[Records drawn from a dataset]
---*---

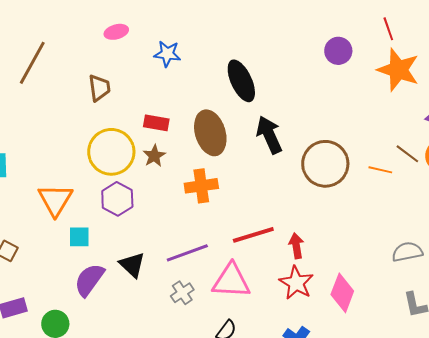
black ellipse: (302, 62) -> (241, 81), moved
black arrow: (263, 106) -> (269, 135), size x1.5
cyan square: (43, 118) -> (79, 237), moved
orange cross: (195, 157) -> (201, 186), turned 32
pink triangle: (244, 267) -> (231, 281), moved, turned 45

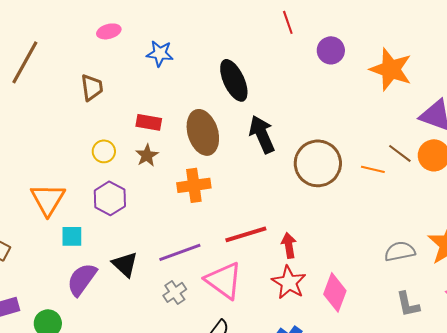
red line: (388, 29) -> (288, 22), moved
yellow circle: (111, 152) -> (104, 151), size x0.5
pink triangle: (231, 281) -> (224, 280), turned 33

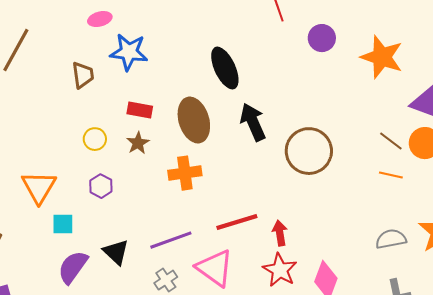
blue star: (160, 53) -> (129, 52), moved, size x1.4
orange line: (373, 169) -> (391, 175), moved
purple hexagon: (110, 198) -> (101, 186), size x0.7

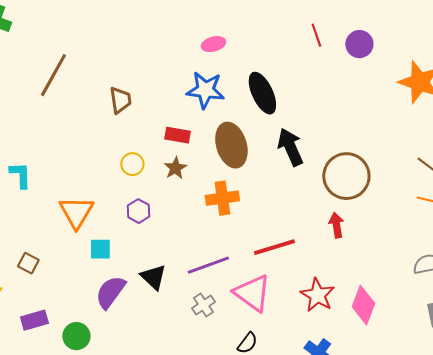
pink ellipse: (100, 19) -> (213, 44), moved
purple circle: (322, 38) -> (359, 44), moved
blue star: (129, 52) -> (205, 90), moved
red arrow: (280, 233) -> (336, 225), moved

---*---

The entries above need to be repeated word for word, minus their pictures.

black ellipse: (302, 62) -> (241, 81), moved
black arrow: (263, 106) -> (269, 135), size x1.5
cyan square: (43, 118) -> (79, 237), moved
orange cross: (195, 157) -> (201, 186), turned 32
pink triangle: (244, 267) -> (231, 281), moved, turned 45

red line: (388, 29) -> (288, 22), moved
yellow circle: (111, 152) -> (104, 151), size x0.5
pink triangle: (231, 281) -> (224, 280), turned 33

blue star: (160, 53) -> (129, 52), moved, size x1.4
orange line: (373, 169) -> (391, 175), moved
purple hexagon: (110, 198) -> (101, 186), size x0.7

pink ellipse: (100, 19) -> (213, 44), moved
purple circle: (322, 38) -> (359, 44), moved
blue star: (129, 52) -> (205, 90), moved
red arrow: (280, 233) -> (336, 225), moved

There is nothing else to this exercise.